### WHAT TO DO:
In the listing below, find the line containing "camera: 60 degrees left, 5 degrees down" and the line containing "camera: 85 degrees left, 0 degrees up". Repeat exactly those two lines and every line between them.
SOURCE DATA section start
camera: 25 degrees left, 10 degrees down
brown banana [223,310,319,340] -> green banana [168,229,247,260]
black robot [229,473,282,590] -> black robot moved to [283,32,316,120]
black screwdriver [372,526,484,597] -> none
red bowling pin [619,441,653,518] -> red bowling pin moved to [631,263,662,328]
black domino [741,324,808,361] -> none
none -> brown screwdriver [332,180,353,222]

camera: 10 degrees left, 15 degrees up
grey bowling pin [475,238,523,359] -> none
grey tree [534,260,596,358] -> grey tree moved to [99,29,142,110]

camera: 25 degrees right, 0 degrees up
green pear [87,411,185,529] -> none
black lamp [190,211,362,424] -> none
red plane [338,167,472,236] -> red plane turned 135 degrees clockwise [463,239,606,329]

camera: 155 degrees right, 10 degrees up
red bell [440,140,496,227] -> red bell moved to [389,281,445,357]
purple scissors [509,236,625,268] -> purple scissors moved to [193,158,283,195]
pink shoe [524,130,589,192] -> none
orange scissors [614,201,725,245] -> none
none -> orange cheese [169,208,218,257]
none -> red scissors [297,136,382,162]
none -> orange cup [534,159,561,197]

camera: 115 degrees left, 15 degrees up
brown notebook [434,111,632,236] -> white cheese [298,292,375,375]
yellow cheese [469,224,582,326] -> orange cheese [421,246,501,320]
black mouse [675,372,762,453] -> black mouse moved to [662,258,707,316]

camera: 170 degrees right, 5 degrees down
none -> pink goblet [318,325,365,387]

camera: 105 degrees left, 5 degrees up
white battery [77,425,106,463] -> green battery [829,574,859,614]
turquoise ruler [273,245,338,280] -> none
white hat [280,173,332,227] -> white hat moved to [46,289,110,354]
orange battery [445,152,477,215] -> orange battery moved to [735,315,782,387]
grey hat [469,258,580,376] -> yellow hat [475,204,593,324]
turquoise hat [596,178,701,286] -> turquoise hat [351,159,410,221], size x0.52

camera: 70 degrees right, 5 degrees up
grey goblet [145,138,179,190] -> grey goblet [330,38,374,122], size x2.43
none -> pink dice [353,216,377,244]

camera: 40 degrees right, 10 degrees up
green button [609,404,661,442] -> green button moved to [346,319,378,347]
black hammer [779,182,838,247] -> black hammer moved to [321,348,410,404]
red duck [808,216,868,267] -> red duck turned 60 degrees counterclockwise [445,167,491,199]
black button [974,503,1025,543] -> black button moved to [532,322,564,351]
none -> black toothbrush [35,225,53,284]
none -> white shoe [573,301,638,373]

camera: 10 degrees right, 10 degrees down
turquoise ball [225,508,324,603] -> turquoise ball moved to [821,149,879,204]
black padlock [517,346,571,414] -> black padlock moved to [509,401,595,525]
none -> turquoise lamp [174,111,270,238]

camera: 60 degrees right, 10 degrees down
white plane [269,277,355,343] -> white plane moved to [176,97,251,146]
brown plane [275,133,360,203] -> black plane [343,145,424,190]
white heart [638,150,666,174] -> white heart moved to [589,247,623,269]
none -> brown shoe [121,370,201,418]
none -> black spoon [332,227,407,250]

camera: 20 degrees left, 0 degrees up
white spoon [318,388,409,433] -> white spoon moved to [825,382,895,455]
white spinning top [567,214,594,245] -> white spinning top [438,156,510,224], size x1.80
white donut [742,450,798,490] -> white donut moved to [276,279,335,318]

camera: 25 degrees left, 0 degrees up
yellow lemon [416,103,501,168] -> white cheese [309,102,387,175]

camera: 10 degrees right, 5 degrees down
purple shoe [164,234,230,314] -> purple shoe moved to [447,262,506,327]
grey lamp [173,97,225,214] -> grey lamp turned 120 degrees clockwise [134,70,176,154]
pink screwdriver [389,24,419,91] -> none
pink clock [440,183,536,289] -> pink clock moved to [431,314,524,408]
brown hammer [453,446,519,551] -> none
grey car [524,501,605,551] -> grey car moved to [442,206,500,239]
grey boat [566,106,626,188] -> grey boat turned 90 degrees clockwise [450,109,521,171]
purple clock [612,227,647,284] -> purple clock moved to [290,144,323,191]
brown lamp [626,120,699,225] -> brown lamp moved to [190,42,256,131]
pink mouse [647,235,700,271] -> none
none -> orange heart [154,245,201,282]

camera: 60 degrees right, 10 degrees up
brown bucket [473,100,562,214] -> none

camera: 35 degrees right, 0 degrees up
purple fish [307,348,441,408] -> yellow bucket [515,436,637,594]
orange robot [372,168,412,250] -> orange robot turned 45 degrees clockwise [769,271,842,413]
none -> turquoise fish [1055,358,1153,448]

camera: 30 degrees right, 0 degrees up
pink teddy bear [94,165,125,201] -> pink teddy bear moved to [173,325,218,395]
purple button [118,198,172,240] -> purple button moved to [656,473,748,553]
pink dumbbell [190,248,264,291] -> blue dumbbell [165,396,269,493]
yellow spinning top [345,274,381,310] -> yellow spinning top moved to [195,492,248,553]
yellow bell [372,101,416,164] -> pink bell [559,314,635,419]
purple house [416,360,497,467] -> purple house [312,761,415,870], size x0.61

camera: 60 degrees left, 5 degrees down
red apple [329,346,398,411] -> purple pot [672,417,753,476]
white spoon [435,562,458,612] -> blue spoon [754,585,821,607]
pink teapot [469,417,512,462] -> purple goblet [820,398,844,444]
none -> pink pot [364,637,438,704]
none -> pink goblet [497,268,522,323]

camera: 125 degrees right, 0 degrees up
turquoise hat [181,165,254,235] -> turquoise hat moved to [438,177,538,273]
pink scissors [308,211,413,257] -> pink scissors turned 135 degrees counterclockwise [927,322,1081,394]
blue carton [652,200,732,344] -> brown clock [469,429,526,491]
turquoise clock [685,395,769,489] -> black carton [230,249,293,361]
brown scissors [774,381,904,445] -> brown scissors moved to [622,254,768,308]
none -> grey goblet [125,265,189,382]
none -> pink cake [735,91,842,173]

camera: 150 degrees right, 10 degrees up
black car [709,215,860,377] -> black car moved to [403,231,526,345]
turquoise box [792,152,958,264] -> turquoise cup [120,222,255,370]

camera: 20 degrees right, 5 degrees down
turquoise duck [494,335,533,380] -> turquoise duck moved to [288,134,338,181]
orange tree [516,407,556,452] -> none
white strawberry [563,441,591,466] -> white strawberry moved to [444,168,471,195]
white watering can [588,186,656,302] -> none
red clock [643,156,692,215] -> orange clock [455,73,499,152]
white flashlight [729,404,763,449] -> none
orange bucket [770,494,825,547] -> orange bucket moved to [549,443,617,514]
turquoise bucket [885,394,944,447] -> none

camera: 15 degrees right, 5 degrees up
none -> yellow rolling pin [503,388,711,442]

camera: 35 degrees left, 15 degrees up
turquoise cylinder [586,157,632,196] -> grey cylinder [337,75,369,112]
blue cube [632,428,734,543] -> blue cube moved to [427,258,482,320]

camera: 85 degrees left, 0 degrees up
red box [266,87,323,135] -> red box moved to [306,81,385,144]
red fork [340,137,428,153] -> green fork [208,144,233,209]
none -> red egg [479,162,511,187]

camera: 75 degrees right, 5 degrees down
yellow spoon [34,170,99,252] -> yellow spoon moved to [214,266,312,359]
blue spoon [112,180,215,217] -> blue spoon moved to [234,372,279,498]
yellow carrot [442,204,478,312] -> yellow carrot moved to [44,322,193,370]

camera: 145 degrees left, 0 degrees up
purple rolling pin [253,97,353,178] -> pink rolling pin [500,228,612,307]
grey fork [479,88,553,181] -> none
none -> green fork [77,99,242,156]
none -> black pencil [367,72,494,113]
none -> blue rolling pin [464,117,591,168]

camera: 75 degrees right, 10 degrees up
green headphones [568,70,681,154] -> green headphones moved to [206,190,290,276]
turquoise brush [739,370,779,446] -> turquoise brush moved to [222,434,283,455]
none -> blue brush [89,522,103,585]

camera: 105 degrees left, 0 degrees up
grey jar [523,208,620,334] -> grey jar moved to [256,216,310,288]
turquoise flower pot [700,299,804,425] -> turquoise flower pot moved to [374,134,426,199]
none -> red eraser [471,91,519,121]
SOURCE DATA section end
### ANSWER BELOW:
camera: 60 degrees left, 5 degrees down
red apple [329,346,398,411] -> purple pot [672,417,753,476]
white spoon [435,562,458,612] -> blue spoon [754,585,821,607]
pink teapot [469,417,512,462] -> purple goblet [820,398,844,444]
none -> pink pot [364,637,438,704]
none -> pink goblet [497,268,522,323]

camera: 125 degrees right, 0 degrees up
turquoise hat [181,165,254,235] -> turquoise hat moved to [438,177,538,273]
pink scissors [308,211,413,257] -> pink scissors turned 135 degrees counterclockwise [927,322,1081,394]
blue carton [652,200,732,344] -> brown clock [469,429,526,491]
turquoise clock [685,395,769,489] -> black carton [230,249,293,361]
brown scissors [774,381,904,445] -> brown scissors moved to [622,254,768,308]
none -> grey goblet [125,265,189,382]
none -> pink cake [735,91,842,173]

camera: 150 degrees right, 10 degrees up
black car [709,215,860,377] -> black car moved to [403,231,526,345]
turquoise box [792,152,958,264] -> turquoise cup [120,222,255,370]

camera: 20 degrees right, 5 degrees down
turquoise duck [494,335,533,380] -> turquoise duck moved to [288,134,338,181]
orange tree [516,407,556,452] -> none
white strawberry [563,441,591,466] -> white strawberry moved to [444,168,471,195]
white watering can [588,186,656,302] -> none
red clock [643,156,692,215] -> orange clock [455,73,499,152]
white flashlight [729,404,763,449] -> none
orange bucket [770,494,825,547] -> orange bucket moved to [549,443,617,514]
turquoise bucket [885,394,944,447] -> none

camera: 15 degrees right, 5 degrees up
none -> yellow rolling pin [503,388,711,442]

camera: 35 degrees left, 15 degrees up
turquoise cylinder [586,157,632,196] -> grey cylinder [337,75,369,112]
blue cube [632,428,734,543] -> blue cube moved to [427,258,482,320]

camera: 85 degrees left, 0 degrees up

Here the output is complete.